Object correspondence data:
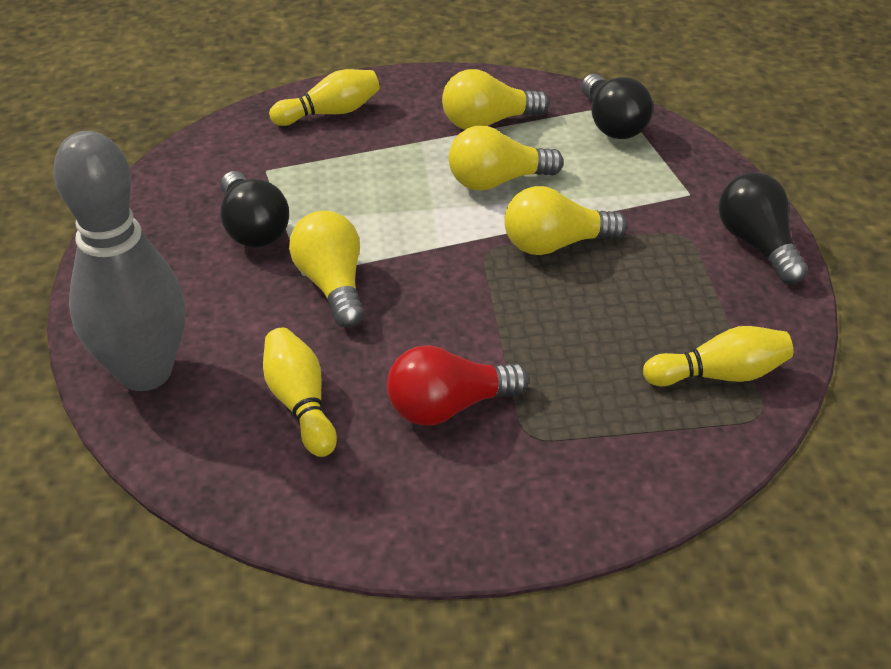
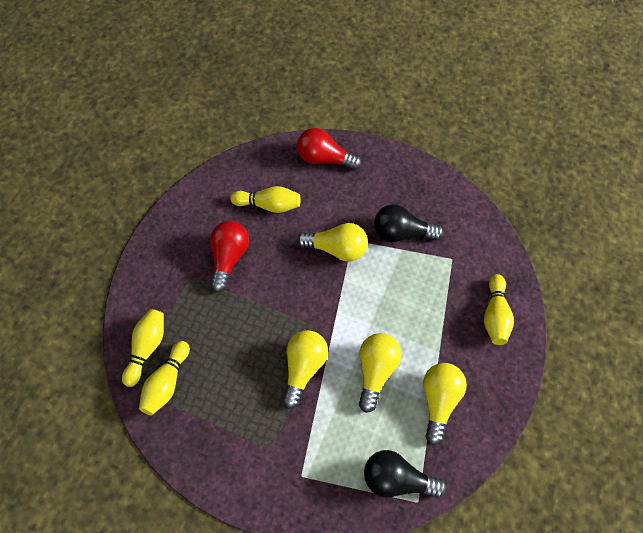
camera: 120 degrees right, 20 degrees up
(145, 372) = (324, 159): grey bowling pin -> red light bulb
(695, 429) = (147, 348): none -> yellow bowling pin
(756, 244) = (236, 479): black light bulb -> none

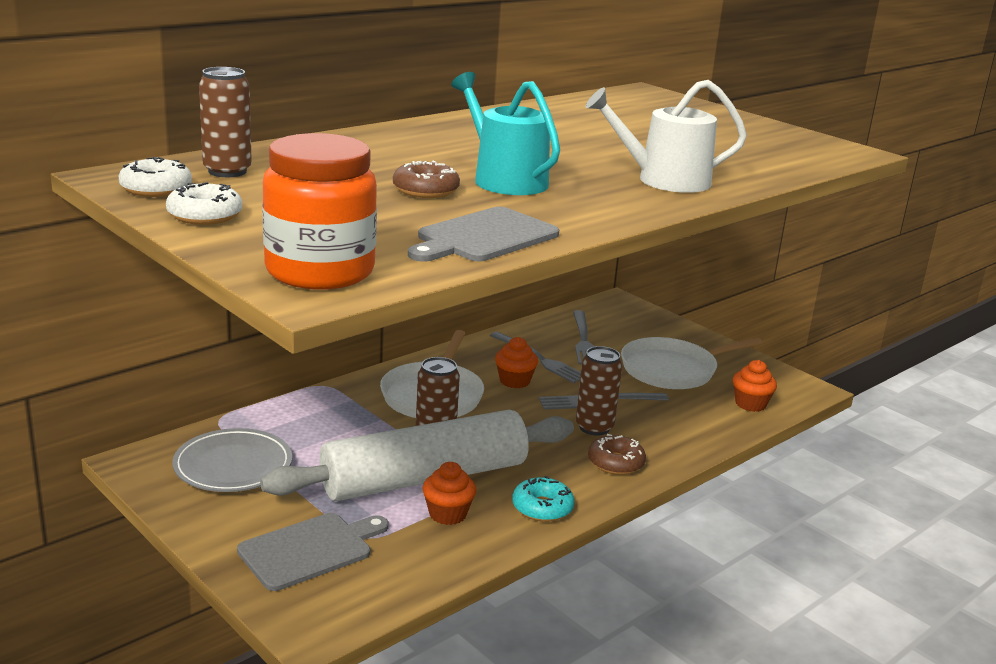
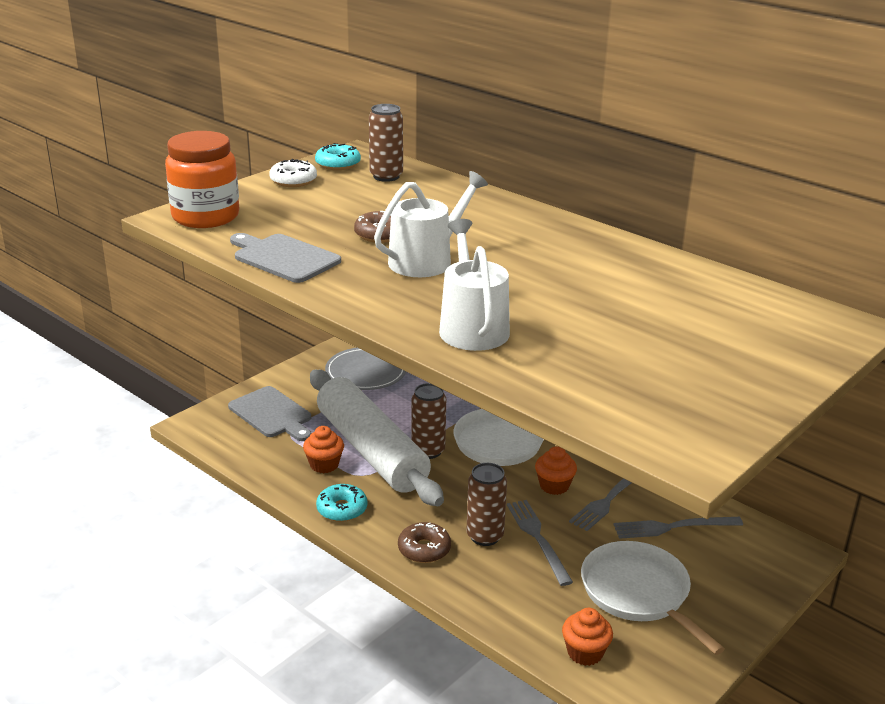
camera: 85 degrees right, 5 degrees up
(156, 189) = (338, 164): white donut -> turquoise donut
(505, 180) = (426, 260): turquoise watering can -> white watering can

* **Work required**
Across the records, count the lines that contain the word "bulb" and give that figure alone.

* **Answer for the task**
2